_Exercise material_.
##############################

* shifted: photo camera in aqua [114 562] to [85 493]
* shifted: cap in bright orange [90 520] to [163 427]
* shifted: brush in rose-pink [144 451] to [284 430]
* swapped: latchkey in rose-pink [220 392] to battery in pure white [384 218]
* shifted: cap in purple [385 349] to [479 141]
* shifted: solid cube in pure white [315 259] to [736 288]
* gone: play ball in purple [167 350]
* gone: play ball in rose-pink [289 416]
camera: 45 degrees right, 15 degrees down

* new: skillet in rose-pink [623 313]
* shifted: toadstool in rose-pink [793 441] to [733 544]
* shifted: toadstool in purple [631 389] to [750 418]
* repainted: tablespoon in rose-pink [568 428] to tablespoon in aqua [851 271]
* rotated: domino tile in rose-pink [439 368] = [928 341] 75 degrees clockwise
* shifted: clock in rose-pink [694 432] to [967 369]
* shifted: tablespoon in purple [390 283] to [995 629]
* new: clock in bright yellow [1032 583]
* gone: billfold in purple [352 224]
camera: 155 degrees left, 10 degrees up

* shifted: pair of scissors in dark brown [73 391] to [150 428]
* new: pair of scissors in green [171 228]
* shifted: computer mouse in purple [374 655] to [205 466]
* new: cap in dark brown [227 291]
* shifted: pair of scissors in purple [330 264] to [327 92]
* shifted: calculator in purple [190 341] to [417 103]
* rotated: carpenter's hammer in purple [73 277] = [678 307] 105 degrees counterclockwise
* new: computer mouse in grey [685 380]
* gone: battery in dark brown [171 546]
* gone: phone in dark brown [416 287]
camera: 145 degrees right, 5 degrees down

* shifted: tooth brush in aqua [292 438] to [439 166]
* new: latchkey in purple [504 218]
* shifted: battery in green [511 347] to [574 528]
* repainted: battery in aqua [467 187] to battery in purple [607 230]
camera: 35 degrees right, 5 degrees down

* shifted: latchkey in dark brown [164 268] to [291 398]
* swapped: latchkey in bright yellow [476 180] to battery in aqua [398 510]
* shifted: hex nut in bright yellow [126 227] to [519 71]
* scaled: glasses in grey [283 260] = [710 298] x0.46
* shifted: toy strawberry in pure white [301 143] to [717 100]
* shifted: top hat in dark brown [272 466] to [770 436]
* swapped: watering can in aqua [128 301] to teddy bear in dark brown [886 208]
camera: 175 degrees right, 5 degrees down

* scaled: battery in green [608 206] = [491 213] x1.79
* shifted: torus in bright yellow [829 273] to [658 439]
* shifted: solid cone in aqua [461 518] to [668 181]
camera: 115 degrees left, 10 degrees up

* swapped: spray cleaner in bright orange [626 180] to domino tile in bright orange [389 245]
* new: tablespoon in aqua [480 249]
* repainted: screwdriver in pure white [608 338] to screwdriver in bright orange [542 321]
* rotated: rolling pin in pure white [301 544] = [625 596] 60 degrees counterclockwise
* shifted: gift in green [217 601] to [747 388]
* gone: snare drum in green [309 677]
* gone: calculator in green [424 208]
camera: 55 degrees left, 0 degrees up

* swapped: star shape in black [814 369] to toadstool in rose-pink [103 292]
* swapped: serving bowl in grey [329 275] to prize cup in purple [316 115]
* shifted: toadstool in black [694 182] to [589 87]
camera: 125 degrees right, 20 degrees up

##############################

_What to work on_. Return a copy of each line in the records above that has "ball" in it.

_Exercise result_.
* gone: play ball in purple [167 350]
* gone: play ball in rose-pink [289 416]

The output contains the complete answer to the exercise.